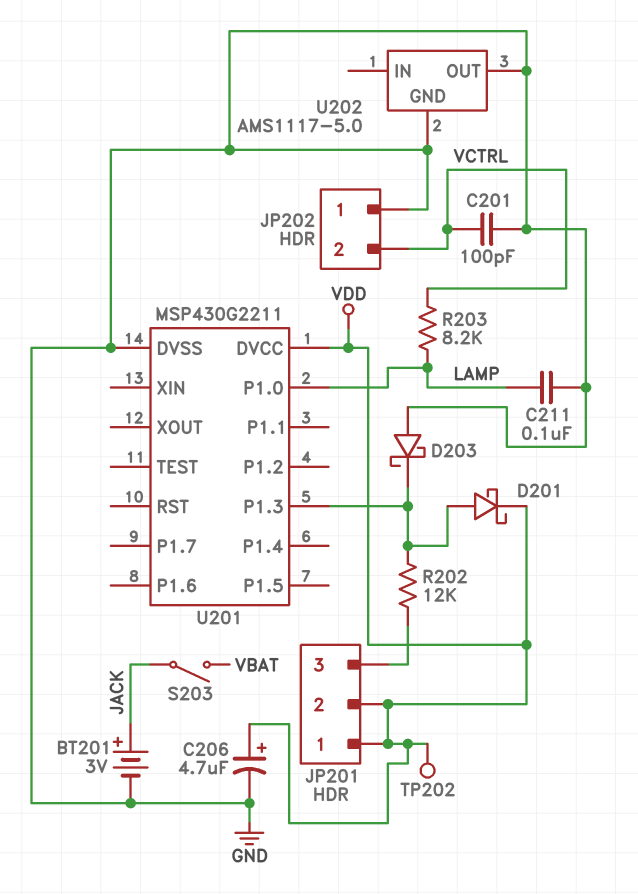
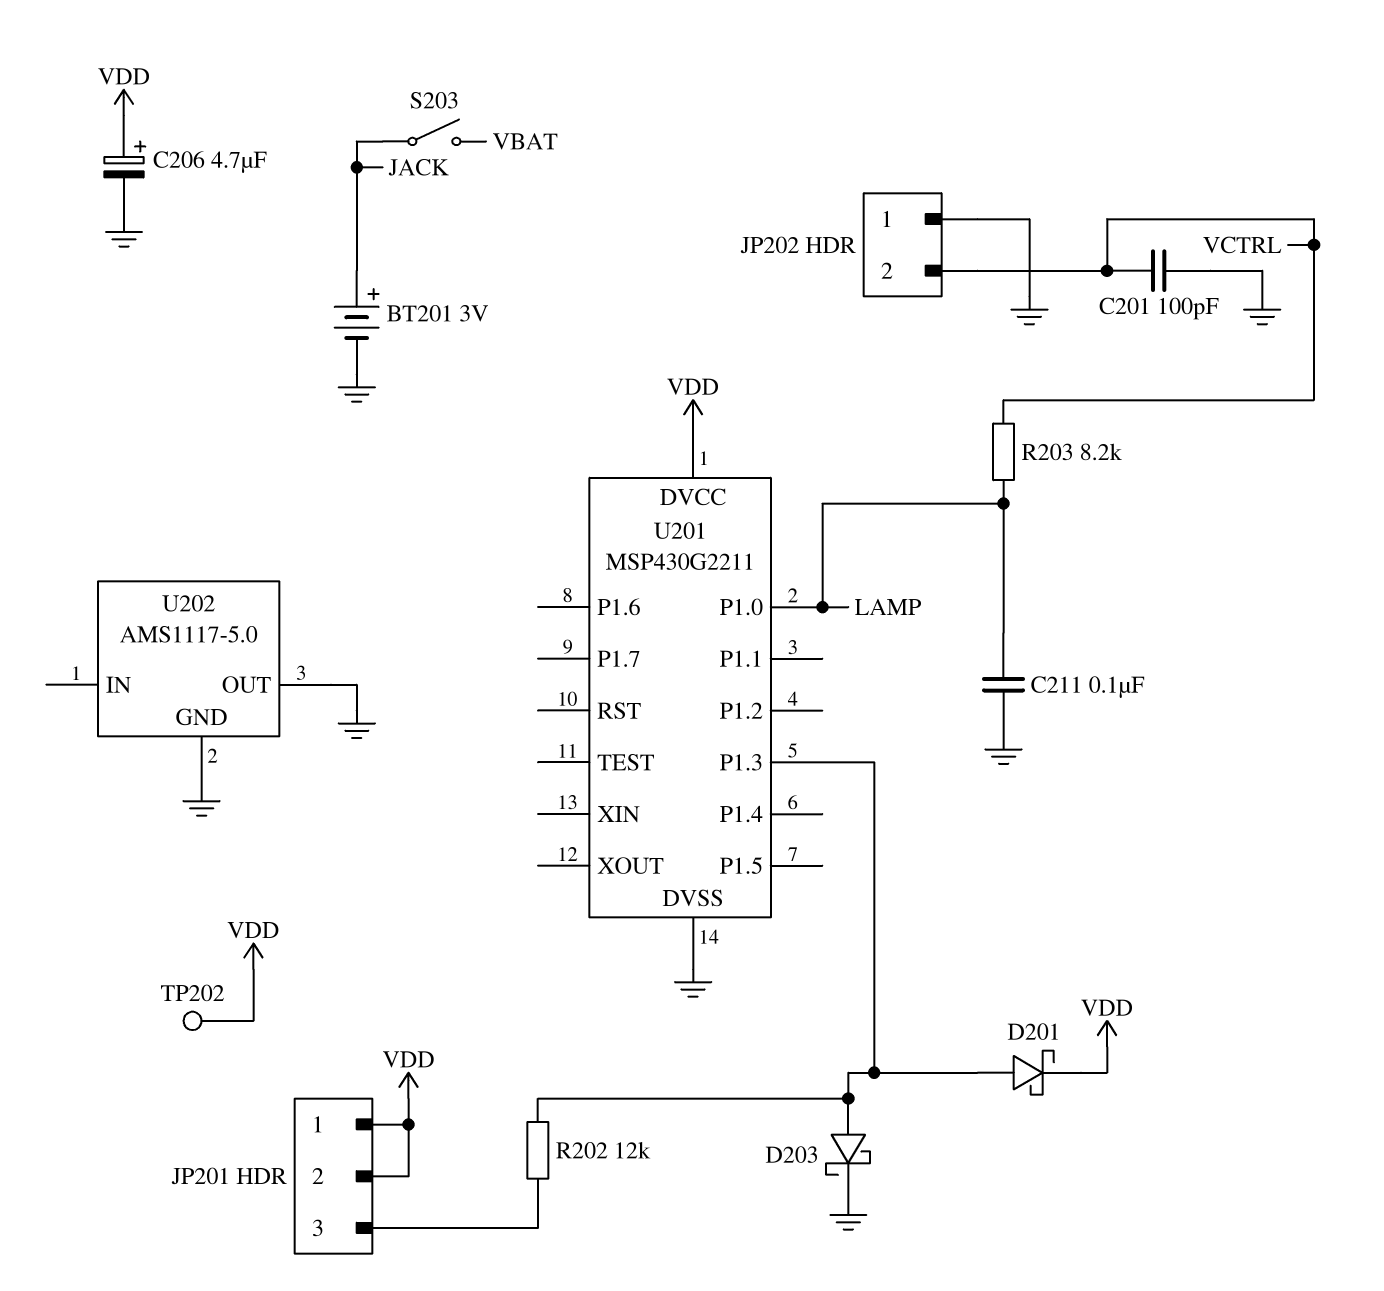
D203: schottky (A GND, K U201/P1.3) -> schottky (A U201/P1.3, K GND)

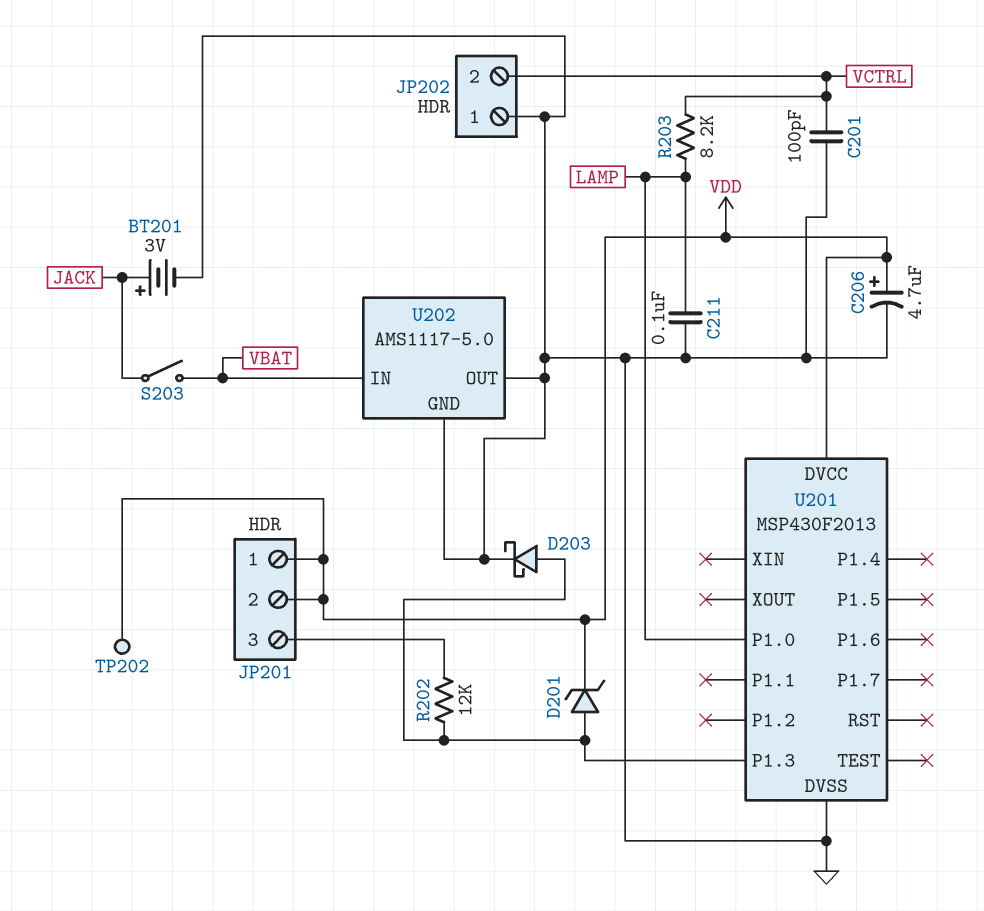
D201: schottky (A U201/P1.3, K VDD) -> zener (A U201/P1.3, K VDD)
U201: MSP430G2211 -> MSP430F2013
U202 pin IN: none -> VBAT

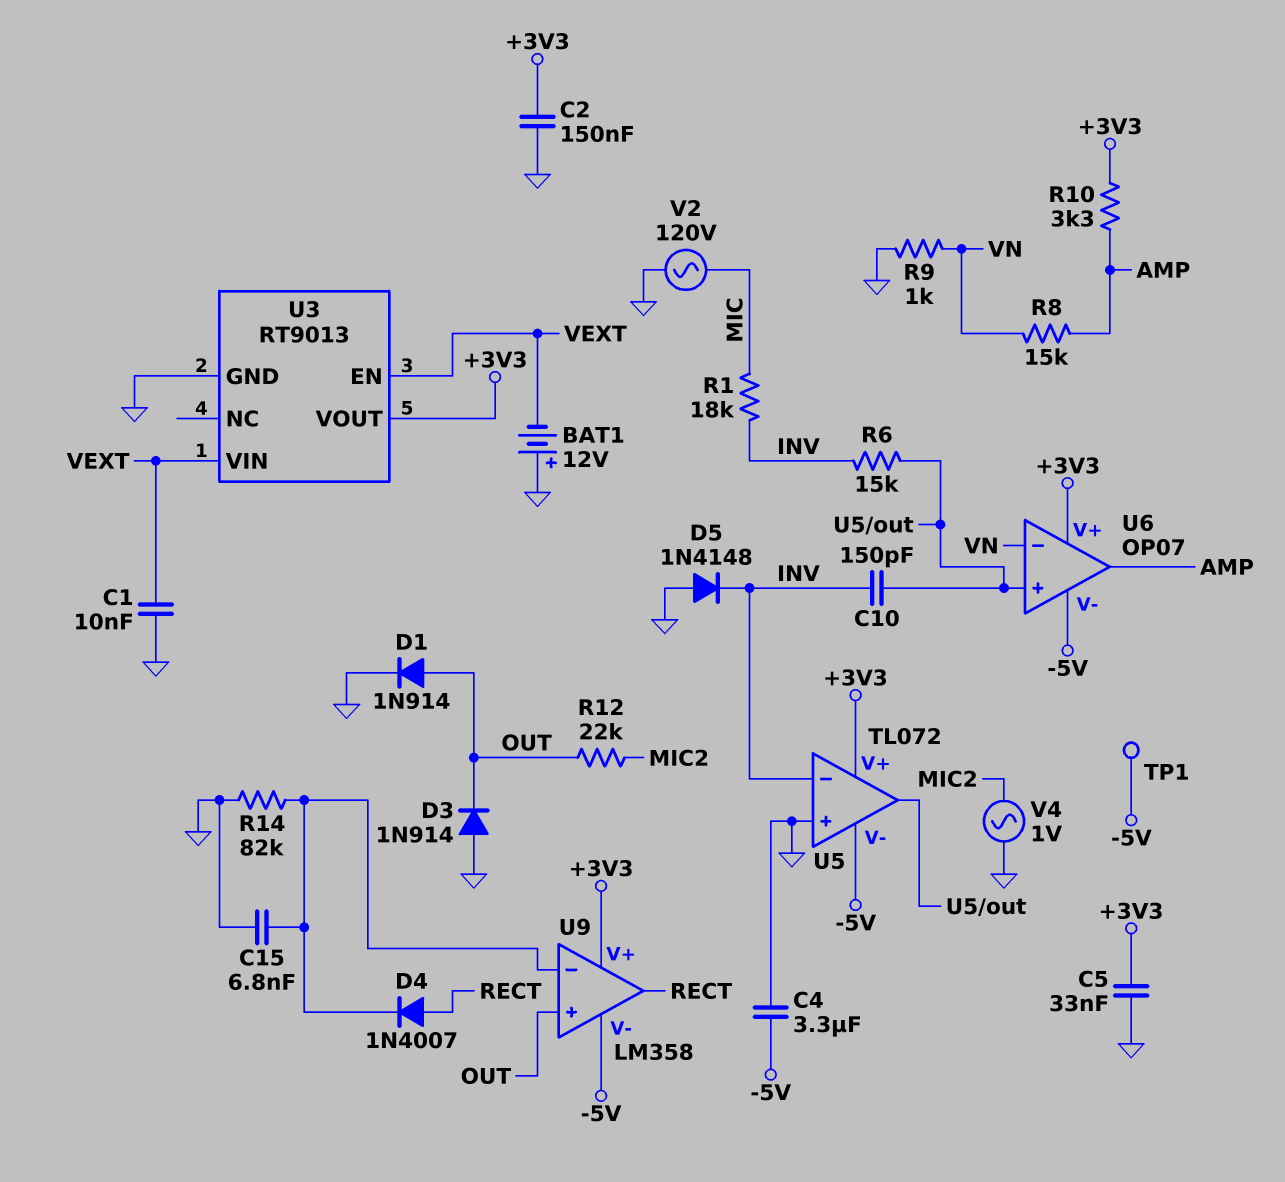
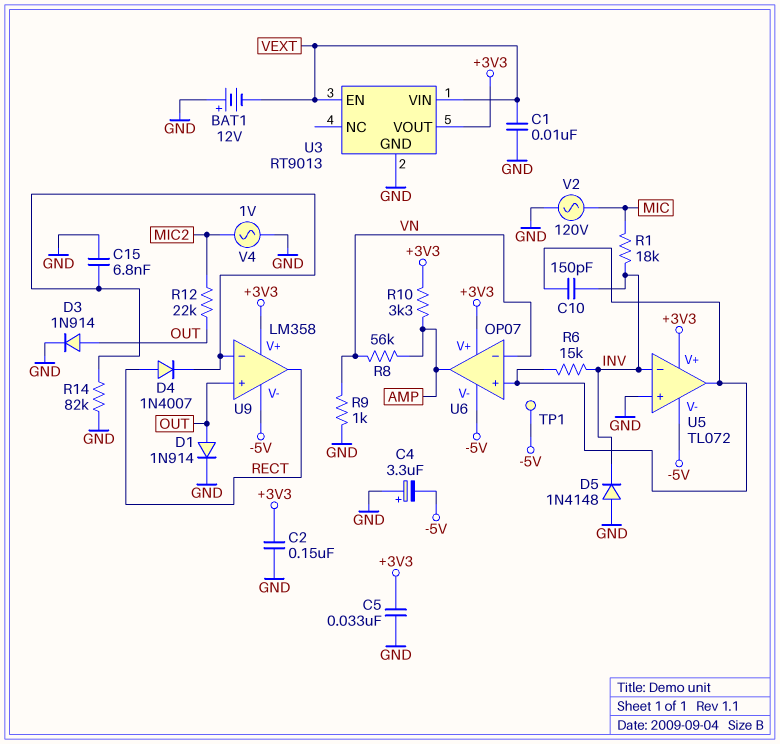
C4: 3.3uF (-5V, GND) -> 3.3uF (plus GND, minus -5V)
D3: diode 1N914 (A GND, K OUT) -> diode 1N914 (A OUT, K GND)
R8: 15k (AMP, VN) -> 56k (AMP, VN)

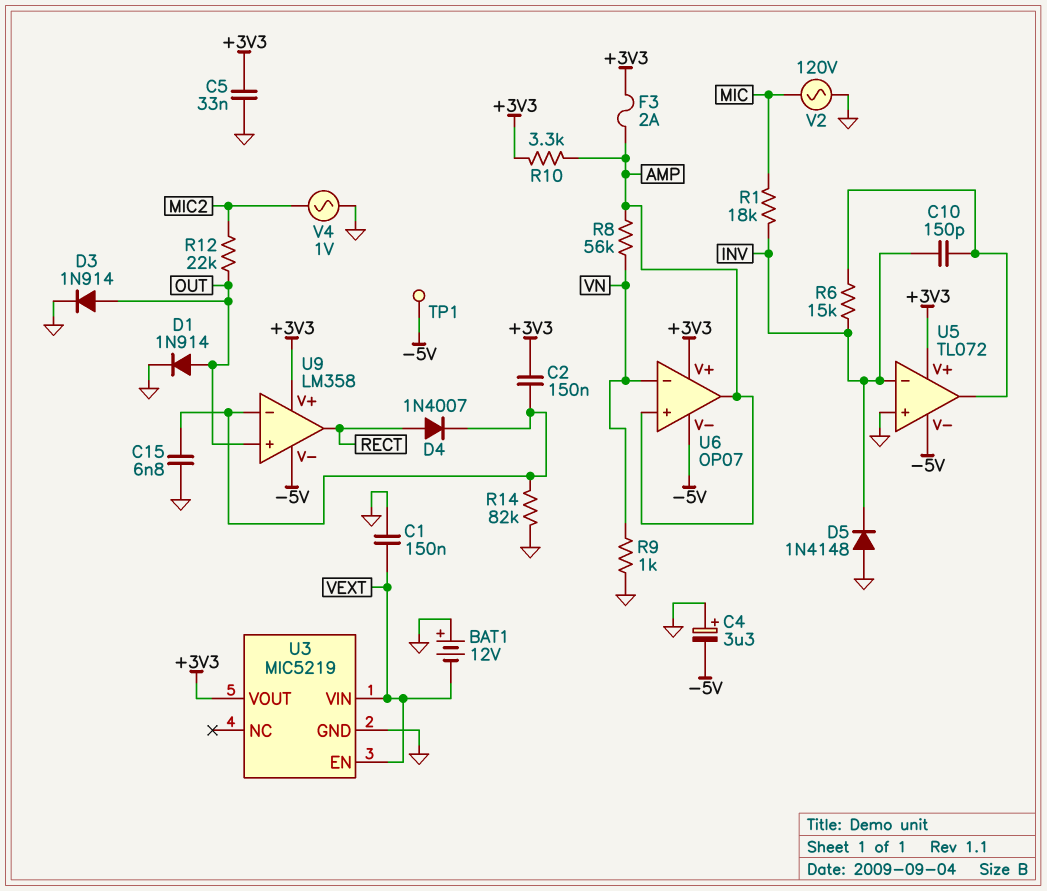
C1: 10nF (GND, VEXT) -> 150nF (GND, VEXT)
C2: 150nF (+3V3, GND) -> 150nF (+3V3, U9/in-)
F3: none -> 2A (+3V3, AMP)
U3: RT9013 -> MIC5219
U6 pin in+: U5/out -> AMP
______________________________
### Task description
In the listing above, the lines from the one containing "F3: none -> 2A (+3V3, AMP)" through the last line are to be returned exactly.

### Expected answer
F3: none -> 2A (+3V3, AMP)
U3: RT9013 -> MIC5219
U6 pin in+: U5/out -> AMP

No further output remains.